[What is required] Extract every line of the data below that contains the string "kern". Case counts.

[Exercise materials]

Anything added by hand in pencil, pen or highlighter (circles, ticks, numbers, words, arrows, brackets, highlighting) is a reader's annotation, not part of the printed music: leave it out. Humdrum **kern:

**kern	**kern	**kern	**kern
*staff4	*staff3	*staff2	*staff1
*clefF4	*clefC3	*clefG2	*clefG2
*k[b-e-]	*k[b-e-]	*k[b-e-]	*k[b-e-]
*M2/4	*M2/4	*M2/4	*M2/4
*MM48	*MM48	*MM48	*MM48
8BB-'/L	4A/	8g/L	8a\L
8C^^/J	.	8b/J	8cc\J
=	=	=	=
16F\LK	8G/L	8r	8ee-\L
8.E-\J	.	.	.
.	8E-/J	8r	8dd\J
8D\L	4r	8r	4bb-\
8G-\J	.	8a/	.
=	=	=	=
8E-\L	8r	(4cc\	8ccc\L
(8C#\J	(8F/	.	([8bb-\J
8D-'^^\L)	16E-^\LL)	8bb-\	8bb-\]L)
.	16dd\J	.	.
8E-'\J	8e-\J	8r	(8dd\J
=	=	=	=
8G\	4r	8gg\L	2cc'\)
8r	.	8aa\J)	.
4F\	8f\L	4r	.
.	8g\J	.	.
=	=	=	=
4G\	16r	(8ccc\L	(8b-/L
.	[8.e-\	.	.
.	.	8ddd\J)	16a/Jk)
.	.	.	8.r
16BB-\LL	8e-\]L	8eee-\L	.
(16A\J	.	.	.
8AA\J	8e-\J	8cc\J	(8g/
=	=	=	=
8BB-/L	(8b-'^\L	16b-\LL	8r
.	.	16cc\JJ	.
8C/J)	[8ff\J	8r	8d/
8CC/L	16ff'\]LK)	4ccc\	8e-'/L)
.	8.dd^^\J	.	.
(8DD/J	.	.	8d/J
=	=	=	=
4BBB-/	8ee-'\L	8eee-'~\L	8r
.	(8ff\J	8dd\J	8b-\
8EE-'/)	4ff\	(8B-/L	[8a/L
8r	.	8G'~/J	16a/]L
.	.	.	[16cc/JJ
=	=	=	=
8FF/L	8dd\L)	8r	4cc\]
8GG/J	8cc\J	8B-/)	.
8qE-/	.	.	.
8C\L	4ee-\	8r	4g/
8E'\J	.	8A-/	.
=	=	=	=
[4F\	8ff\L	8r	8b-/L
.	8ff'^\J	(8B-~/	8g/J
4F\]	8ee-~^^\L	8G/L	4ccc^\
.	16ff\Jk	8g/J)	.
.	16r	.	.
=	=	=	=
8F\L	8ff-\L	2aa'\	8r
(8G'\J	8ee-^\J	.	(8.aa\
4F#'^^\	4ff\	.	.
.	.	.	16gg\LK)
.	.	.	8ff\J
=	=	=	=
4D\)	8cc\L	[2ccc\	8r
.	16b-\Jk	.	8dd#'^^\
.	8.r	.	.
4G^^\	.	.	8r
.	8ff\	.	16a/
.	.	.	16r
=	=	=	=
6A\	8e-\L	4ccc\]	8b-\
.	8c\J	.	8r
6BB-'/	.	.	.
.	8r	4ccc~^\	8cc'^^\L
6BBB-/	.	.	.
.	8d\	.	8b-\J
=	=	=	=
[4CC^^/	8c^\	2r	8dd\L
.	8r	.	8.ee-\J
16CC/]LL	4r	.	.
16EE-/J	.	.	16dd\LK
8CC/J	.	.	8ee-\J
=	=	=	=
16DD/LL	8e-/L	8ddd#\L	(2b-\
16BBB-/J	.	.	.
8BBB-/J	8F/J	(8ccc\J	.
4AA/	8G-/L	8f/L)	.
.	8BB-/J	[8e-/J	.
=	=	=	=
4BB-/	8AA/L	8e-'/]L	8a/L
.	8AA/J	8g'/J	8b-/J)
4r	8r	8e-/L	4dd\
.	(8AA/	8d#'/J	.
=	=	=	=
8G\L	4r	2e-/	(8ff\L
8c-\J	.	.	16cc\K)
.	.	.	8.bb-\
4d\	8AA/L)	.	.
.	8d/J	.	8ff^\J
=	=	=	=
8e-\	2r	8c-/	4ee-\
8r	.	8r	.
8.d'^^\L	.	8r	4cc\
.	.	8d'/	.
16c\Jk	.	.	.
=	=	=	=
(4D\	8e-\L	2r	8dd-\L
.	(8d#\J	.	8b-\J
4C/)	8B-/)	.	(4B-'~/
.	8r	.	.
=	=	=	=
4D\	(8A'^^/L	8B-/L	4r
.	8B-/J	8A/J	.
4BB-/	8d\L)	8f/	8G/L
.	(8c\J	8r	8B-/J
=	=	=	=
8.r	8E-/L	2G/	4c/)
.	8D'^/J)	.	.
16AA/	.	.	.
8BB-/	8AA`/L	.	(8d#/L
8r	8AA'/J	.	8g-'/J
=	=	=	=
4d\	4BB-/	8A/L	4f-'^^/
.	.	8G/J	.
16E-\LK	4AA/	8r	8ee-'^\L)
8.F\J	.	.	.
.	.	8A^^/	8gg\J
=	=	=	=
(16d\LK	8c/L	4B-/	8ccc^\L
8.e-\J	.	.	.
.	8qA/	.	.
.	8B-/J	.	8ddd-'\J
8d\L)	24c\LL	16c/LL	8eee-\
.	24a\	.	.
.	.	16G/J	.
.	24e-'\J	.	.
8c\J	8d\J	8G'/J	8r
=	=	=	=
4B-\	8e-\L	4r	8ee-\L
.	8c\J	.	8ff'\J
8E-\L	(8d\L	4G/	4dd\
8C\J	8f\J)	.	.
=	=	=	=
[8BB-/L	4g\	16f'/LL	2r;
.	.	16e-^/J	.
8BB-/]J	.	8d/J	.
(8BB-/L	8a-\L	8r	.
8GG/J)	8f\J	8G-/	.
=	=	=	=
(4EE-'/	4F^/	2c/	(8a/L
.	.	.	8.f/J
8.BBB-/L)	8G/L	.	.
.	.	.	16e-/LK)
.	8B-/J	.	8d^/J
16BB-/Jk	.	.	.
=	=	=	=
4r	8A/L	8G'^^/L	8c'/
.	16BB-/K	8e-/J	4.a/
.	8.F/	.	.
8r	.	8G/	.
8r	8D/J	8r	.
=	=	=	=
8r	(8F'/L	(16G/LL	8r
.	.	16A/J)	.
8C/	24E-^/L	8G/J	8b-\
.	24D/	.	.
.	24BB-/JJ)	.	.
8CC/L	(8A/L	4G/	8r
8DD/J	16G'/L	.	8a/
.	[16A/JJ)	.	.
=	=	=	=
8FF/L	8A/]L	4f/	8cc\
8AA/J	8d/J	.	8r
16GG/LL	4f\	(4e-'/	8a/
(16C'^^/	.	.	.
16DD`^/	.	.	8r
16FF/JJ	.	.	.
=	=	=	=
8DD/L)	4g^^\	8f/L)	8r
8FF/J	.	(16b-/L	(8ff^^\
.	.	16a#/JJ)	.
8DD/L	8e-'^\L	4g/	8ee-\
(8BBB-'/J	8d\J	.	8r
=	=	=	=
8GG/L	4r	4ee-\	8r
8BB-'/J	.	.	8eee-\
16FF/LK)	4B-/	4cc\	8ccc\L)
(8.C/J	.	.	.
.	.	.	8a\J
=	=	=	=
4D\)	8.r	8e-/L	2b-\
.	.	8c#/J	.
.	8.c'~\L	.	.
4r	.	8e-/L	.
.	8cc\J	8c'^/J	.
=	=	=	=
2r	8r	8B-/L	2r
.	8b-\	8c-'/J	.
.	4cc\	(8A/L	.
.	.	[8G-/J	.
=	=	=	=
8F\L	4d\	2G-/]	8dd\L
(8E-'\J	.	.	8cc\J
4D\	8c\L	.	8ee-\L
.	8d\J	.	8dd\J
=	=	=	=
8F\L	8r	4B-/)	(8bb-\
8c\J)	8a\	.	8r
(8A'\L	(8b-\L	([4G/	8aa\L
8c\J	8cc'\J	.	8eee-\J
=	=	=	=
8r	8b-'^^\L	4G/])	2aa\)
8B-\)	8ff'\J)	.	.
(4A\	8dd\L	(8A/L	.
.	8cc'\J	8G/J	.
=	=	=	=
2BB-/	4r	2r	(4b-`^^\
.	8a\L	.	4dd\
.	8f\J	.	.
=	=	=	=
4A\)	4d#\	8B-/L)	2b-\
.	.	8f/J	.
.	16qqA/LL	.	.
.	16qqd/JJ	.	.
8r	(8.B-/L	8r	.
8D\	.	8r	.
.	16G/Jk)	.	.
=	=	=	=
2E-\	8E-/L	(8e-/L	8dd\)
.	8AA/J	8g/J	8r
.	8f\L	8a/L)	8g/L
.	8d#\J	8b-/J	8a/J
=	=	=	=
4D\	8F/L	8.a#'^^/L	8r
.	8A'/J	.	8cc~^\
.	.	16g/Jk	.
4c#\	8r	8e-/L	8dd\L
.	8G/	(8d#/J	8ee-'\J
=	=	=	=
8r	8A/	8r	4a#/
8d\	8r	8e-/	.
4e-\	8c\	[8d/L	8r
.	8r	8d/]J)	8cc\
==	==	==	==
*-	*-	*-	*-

[Problem solution]
Anything added by hand in pencil, pen or highlighter (circles, ticks, numbers, words, arrows, brackets, highlighting) is a reader's annotation, not part of the printed music: leave it out. Humdrum **kern:
**kern	**kern	**kern	**kern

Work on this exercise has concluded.